EXERCISE OBJECTIVE
The required answer is each line in the entries below where "switch" occurs.

MATERIAL FOR THIS TASK Block Start

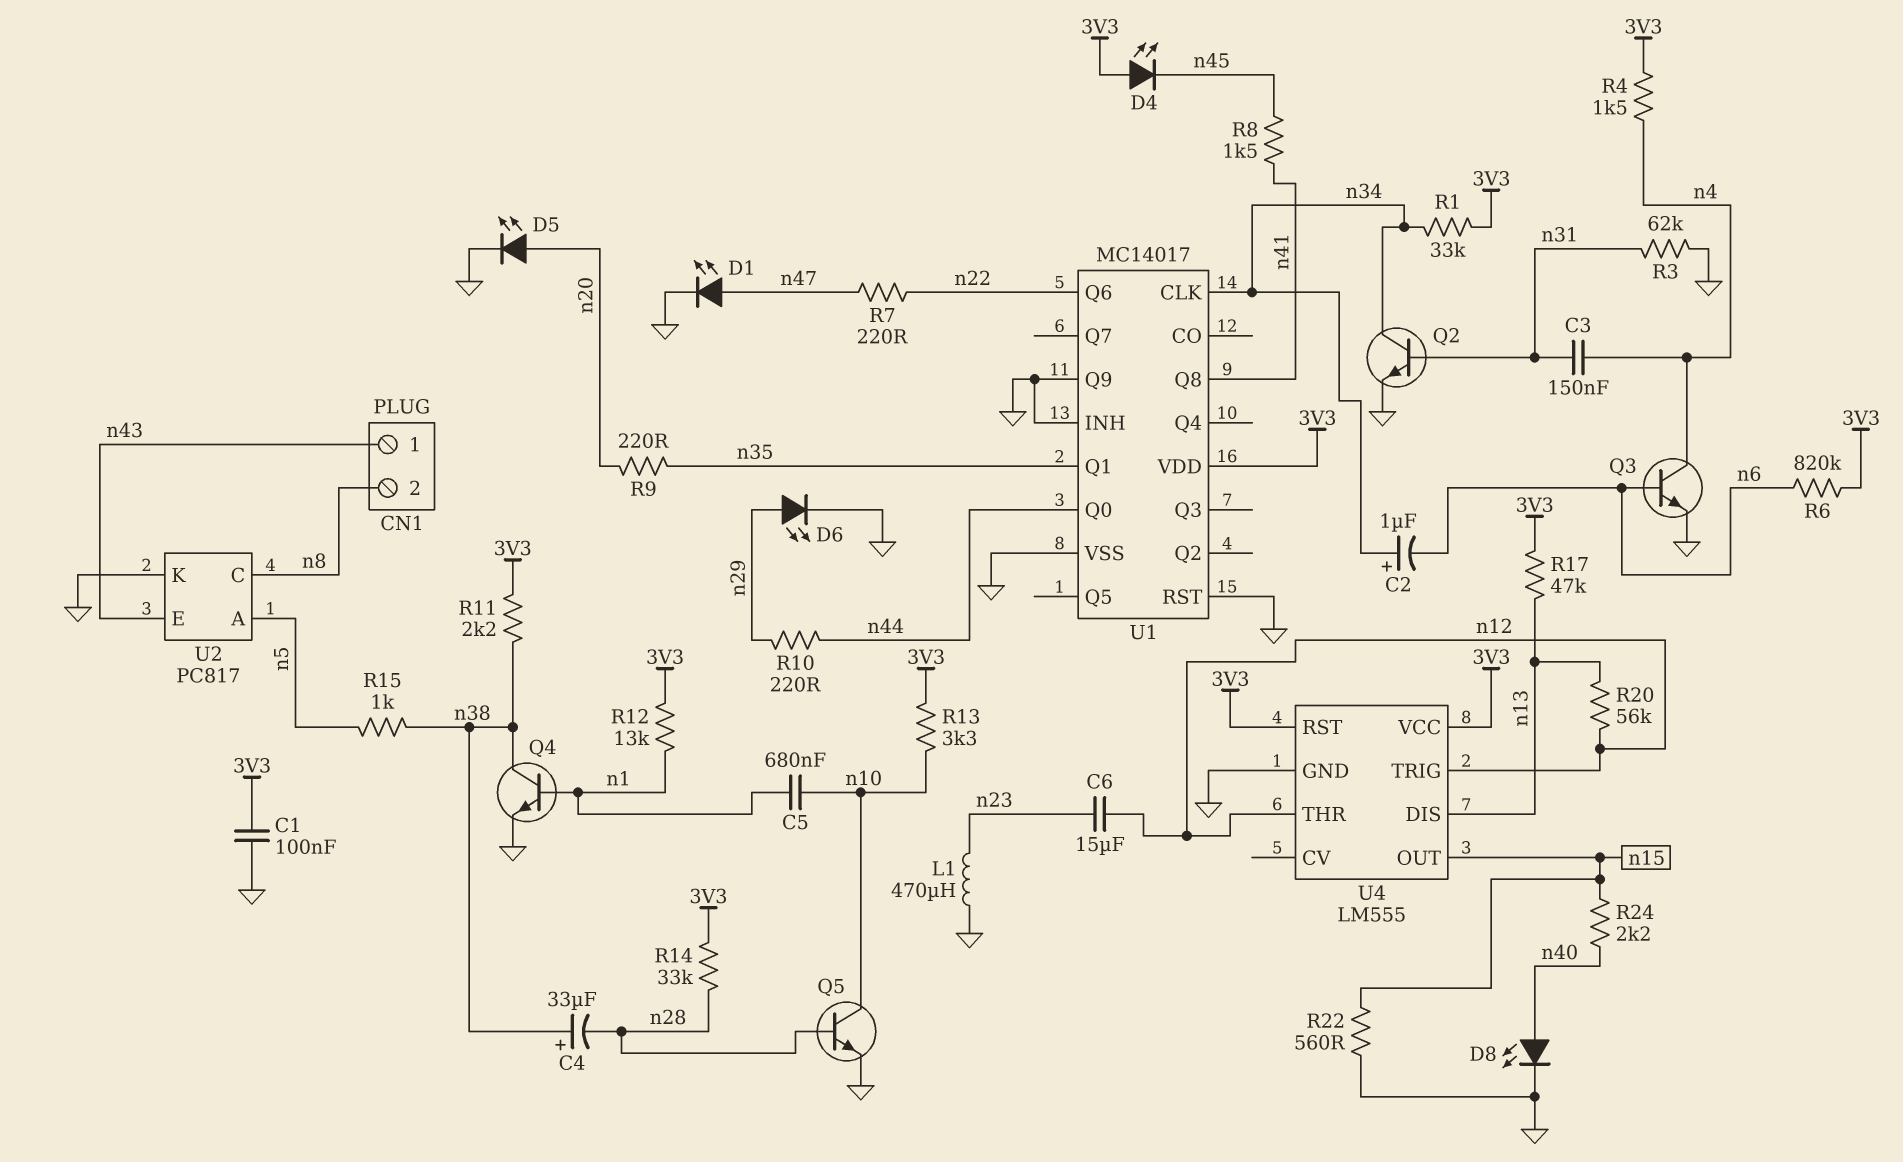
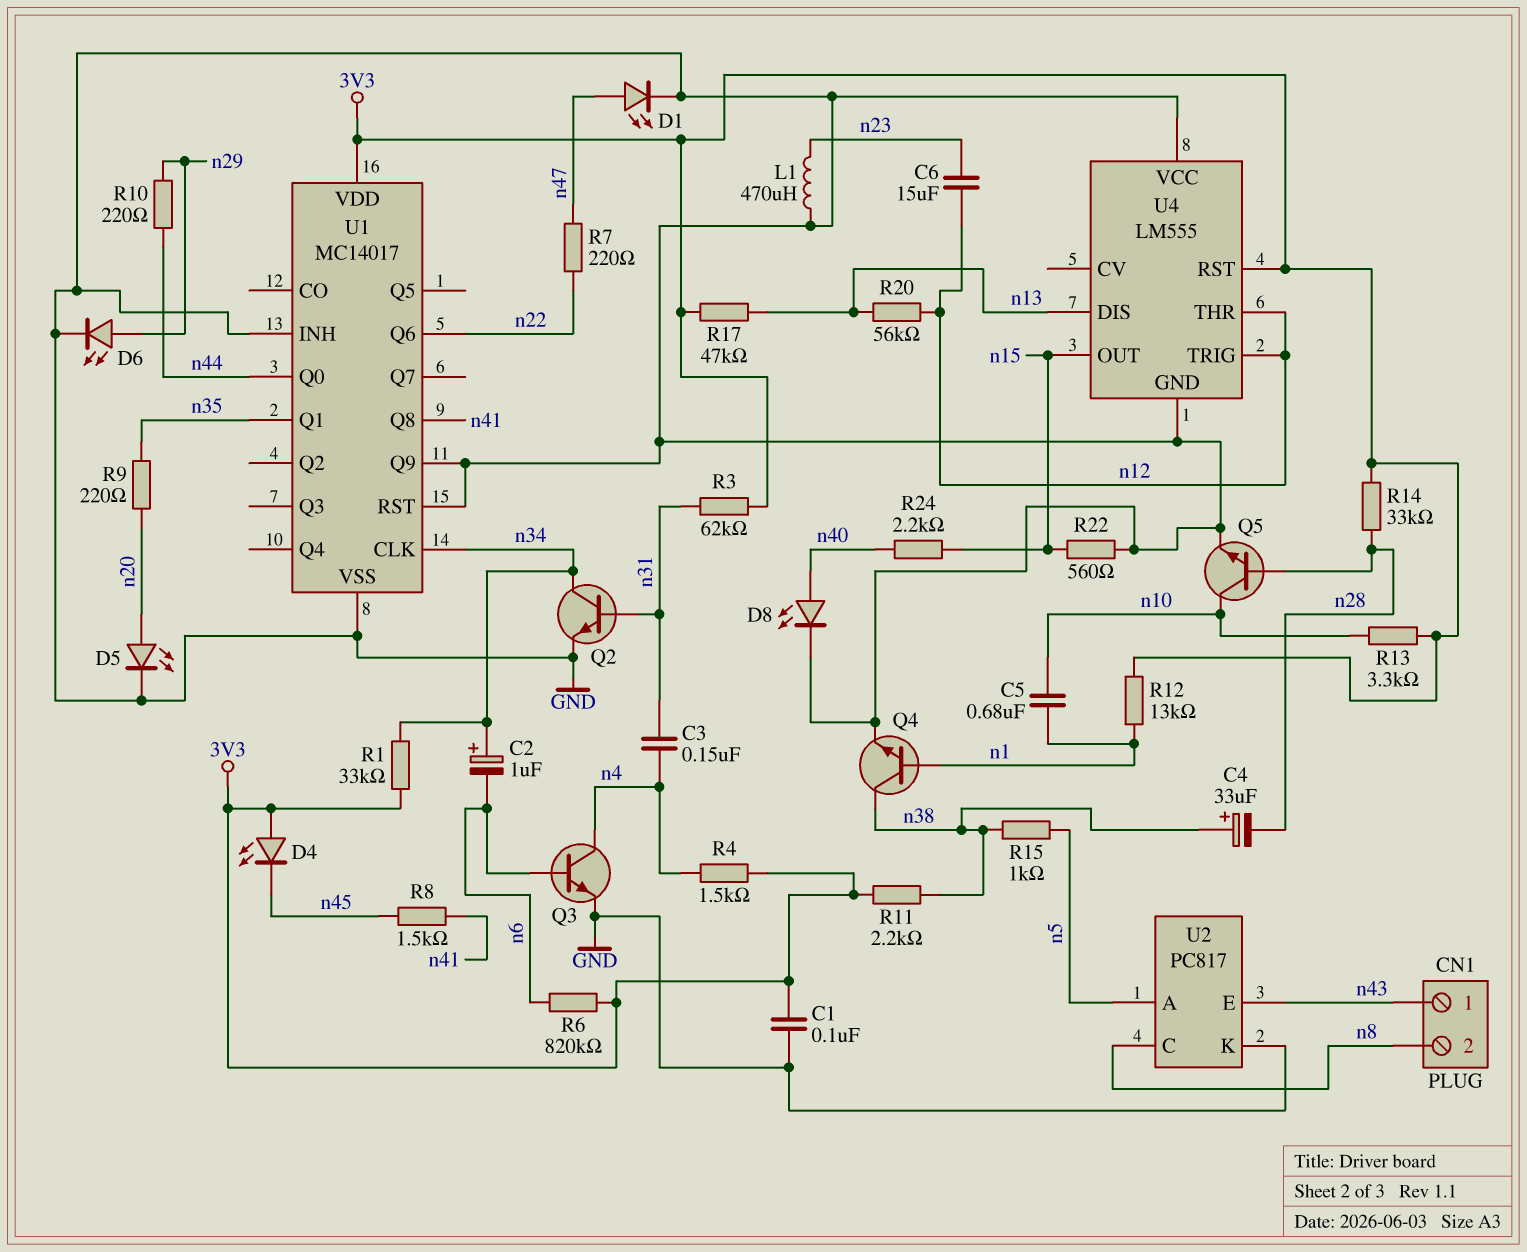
R3: 62k (GND, n31) -> 62k (3V3, n31)
U4 pin VCC: 3V3 -> GND

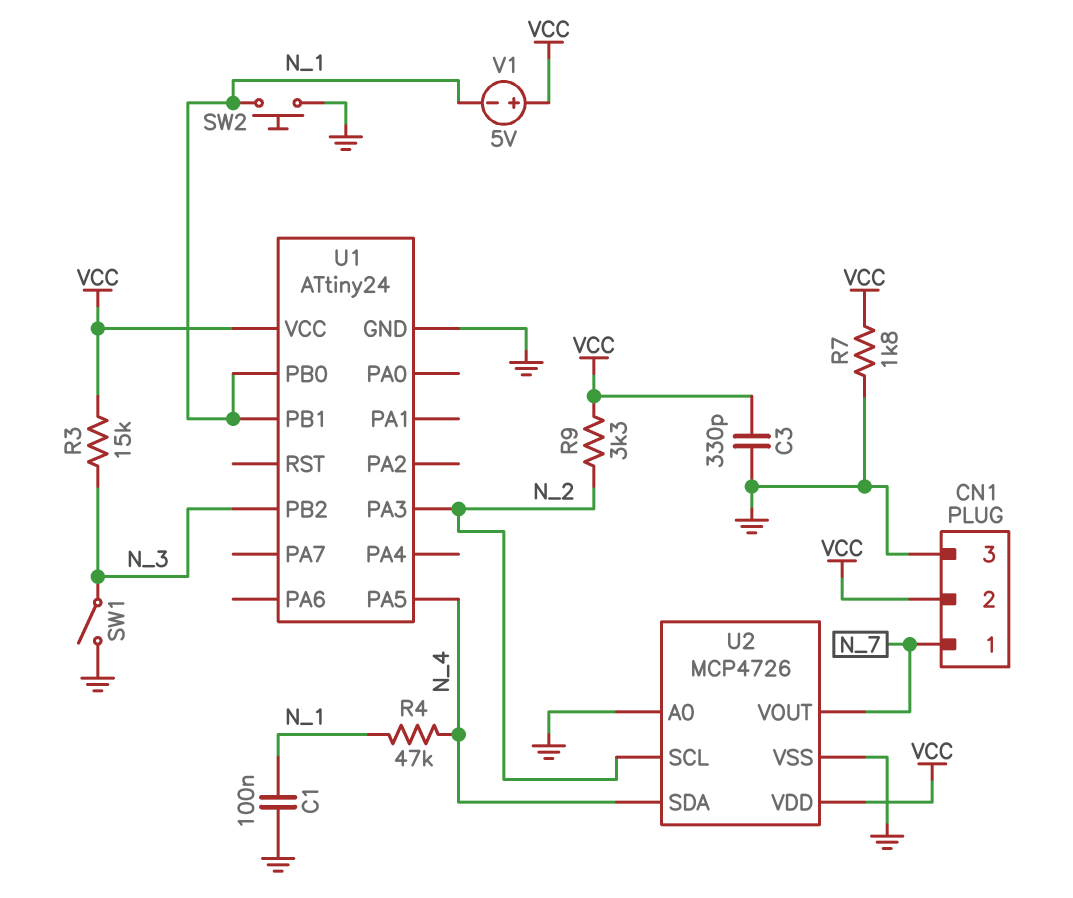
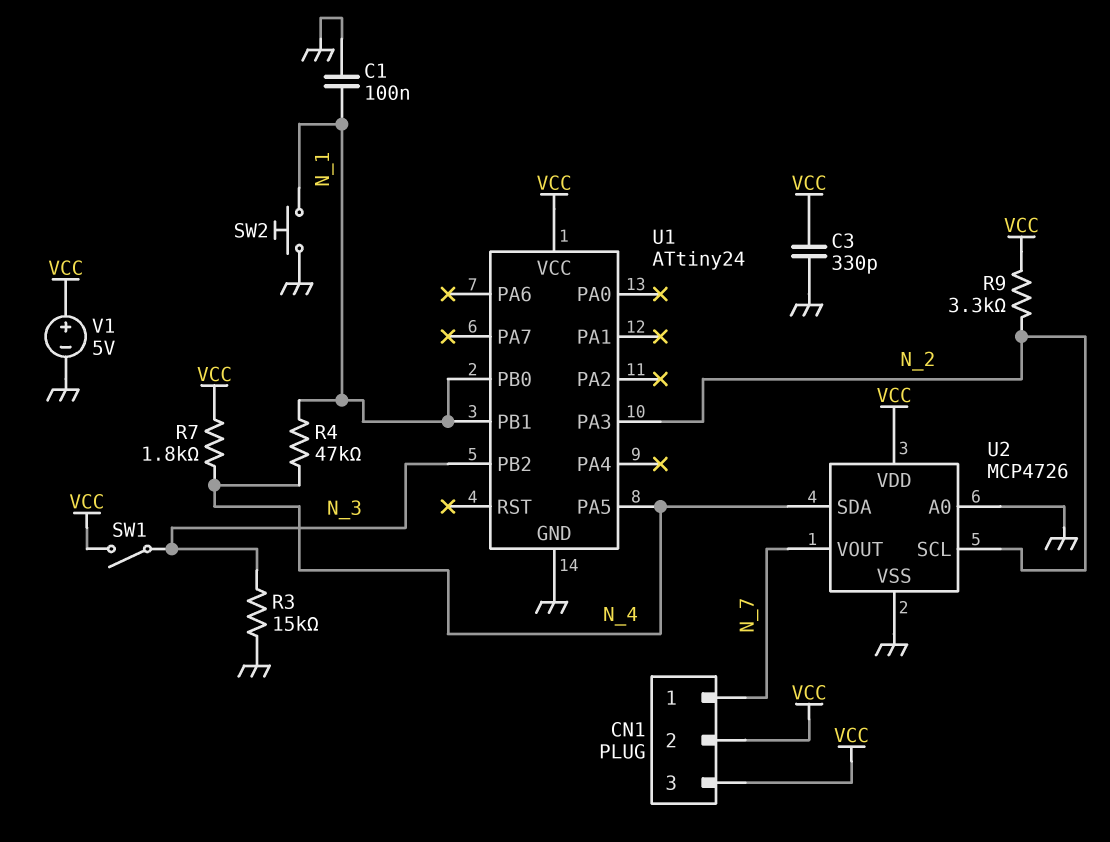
CN1 pin 3: GND -> VCC
R3: 15k (N_3, VCC) -> 15k (GND, N_3)
R7: 1.8k (GND, VCC) -> 1.8k (N_4, VCC)
SW1: switch (GND, N_3) -> switch (N_3, VCC)
V1: 5V (plus VCC, minus N_1) -> 5V (plus VCC, minus GND)

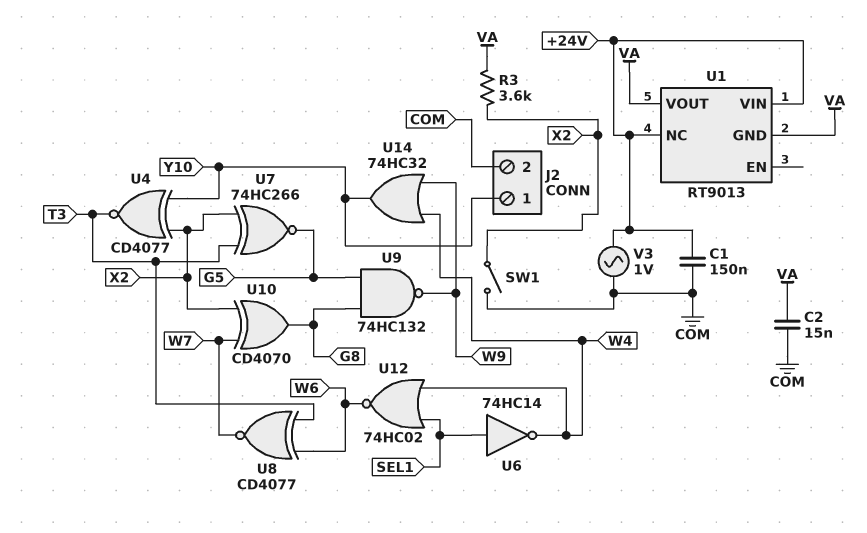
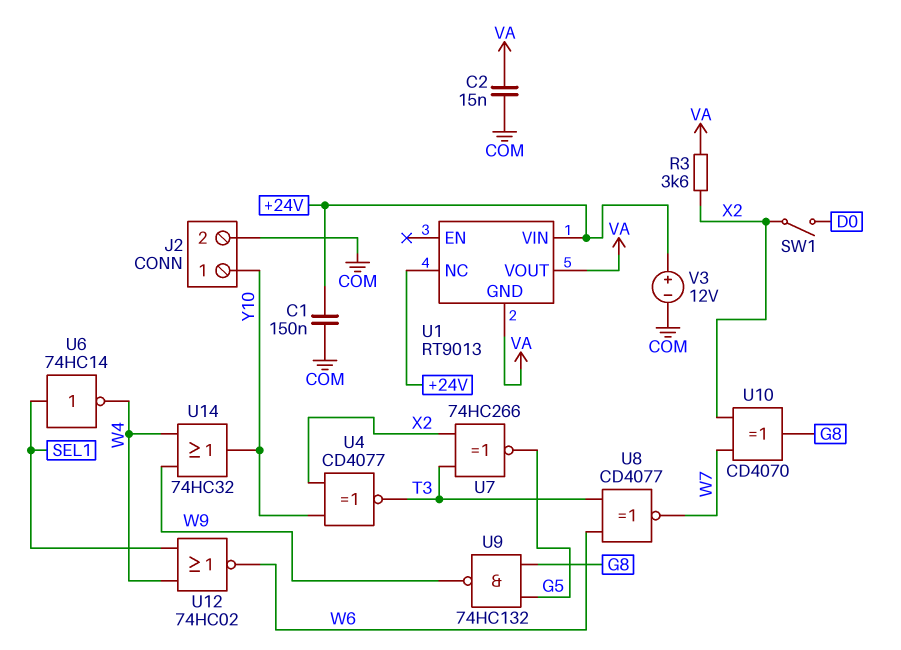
SW1: switch (COM, X2) -> switch (D0, X2)
V3: AC 1V (+24V, COM) -> 12V (plus +24V, minus COM)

MATERIAL FOR THIS TASK Block End

ANSWER BOX
SW1: switch (GND, N_3) -> switch (N_3, VCC)
SW1: switch (COM, X2) -> switch (D0, X2)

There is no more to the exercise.